A block of data:
##########
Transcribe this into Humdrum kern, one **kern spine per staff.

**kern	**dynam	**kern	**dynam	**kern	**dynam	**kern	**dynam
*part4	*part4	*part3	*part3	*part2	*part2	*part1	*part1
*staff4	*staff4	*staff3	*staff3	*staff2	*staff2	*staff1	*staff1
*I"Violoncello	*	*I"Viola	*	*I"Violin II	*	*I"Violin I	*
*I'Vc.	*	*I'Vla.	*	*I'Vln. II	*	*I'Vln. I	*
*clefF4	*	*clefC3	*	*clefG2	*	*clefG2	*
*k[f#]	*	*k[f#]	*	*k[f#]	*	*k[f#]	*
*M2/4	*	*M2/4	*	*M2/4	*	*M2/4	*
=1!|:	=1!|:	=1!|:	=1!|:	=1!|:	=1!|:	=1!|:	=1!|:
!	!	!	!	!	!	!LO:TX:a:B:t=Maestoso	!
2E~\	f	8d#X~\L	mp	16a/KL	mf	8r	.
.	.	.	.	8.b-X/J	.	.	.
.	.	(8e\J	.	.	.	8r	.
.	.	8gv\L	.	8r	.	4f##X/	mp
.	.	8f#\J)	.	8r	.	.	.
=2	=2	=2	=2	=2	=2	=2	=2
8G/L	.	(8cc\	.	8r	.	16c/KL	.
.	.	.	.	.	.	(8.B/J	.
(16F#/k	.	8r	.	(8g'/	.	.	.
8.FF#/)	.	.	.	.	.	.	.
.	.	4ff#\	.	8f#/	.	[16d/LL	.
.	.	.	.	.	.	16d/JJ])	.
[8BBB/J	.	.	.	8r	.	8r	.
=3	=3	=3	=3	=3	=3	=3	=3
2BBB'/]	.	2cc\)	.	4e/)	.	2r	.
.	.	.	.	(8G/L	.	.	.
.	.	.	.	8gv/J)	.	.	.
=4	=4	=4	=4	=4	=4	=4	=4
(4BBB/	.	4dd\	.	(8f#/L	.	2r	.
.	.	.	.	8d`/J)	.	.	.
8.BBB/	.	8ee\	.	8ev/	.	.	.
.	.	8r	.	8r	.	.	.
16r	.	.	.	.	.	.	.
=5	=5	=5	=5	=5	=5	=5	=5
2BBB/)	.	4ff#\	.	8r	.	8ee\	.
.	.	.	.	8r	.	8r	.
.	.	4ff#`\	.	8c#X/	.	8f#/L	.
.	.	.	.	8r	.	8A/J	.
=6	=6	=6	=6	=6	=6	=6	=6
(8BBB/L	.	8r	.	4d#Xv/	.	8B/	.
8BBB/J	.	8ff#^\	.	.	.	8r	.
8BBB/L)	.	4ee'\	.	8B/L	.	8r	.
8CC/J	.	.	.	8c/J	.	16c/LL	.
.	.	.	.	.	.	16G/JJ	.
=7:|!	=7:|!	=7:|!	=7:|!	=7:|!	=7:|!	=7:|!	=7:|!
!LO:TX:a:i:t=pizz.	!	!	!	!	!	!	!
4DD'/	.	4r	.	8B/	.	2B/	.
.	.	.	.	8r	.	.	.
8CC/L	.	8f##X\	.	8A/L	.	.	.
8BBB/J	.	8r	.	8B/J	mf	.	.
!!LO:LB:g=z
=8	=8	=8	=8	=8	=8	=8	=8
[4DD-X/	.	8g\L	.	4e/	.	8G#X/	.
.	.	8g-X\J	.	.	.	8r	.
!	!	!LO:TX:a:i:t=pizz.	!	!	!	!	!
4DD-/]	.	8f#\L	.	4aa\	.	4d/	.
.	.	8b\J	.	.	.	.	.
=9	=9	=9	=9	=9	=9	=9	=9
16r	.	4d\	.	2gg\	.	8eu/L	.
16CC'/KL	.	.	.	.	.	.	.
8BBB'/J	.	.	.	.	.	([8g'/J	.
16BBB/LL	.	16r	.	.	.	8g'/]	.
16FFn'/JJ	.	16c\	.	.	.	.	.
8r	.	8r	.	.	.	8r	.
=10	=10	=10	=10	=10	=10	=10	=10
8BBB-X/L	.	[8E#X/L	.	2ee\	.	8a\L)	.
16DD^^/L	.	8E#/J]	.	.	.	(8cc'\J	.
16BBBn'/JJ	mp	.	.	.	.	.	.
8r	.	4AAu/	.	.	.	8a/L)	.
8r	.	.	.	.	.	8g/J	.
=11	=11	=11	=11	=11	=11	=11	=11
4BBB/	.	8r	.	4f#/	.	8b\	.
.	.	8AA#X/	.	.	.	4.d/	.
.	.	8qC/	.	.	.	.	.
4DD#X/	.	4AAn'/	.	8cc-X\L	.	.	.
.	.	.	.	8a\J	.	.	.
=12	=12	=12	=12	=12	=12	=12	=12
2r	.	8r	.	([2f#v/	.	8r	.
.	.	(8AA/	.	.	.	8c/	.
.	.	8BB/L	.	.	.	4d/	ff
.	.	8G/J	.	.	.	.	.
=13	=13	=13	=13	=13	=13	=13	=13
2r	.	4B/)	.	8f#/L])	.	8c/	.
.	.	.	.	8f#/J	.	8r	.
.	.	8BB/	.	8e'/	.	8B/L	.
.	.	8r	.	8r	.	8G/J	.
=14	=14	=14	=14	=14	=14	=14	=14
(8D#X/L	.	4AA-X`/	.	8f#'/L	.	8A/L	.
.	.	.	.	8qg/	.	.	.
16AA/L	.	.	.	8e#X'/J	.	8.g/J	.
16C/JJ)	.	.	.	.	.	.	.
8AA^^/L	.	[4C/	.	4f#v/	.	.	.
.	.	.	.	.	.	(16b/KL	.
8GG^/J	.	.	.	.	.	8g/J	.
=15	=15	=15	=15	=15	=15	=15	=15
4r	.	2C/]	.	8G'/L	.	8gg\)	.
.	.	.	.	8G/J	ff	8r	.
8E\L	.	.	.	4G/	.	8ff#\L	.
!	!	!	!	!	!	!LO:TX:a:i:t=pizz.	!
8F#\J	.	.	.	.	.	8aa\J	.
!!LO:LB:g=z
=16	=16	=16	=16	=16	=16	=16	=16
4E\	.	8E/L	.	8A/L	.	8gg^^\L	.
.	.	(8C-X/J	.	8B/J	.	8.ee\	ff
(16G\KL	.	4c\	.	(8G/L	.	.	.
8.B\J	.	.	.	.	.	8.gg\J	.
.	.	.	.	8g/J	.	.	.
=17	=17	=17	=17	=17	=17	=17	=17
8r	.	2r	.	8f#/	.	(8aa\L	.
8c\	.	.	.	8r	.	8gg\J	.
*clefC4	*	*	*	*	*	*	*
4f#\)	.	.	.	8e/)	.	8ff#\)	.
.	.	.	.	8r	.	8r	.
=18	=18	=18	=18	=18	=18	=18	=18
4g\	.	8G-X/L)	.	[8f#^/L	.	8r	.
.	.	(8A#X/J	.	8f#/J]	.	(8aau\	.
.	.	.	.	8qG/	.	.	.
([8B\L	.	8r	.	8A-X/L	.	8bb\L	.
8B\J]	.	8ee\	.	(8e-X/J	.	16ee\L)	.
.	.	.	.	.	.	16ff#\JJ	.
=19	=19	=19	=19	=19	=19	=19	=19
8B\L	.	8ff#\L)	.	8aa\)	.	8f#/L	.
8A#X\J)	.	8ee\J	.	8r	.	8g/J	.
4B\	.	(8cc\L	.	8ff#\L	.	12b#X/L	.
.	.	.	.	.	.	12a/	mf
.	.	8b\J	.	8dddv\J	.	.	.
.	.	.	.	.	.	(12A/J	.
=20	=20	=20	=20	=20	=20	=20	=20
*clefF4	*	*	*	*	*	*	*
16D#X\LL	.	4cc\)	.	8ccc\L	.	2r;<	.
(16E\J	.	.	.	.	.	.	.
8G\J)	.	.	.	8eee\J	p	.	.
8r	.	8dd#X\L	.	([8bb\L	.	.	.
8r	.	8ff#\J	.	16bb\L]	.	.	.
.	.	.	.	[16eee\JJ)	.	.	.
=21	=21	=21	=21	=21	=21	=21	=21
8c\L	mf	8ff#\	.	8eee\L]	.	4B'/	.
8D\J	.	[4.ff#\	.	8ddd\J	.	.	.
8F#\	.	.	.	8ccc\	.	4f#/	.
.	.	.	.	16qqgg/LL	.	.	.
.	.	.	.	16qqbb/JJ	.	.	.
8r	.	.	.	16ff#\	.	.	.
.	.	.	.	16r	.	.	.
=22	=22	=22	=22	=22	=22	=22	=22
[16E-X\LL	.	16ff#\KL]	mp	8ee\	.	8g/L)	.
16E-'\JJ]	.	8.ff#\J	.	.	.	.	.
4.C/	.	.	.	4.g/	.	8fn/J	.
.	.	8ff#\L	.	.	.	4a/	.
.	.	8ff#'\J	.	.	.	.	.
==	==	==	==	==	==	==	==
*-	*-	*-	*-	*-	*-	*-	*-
##########
Task objective: How many lines of the records above contain the string "kern"? Give only the number.

Written response: 2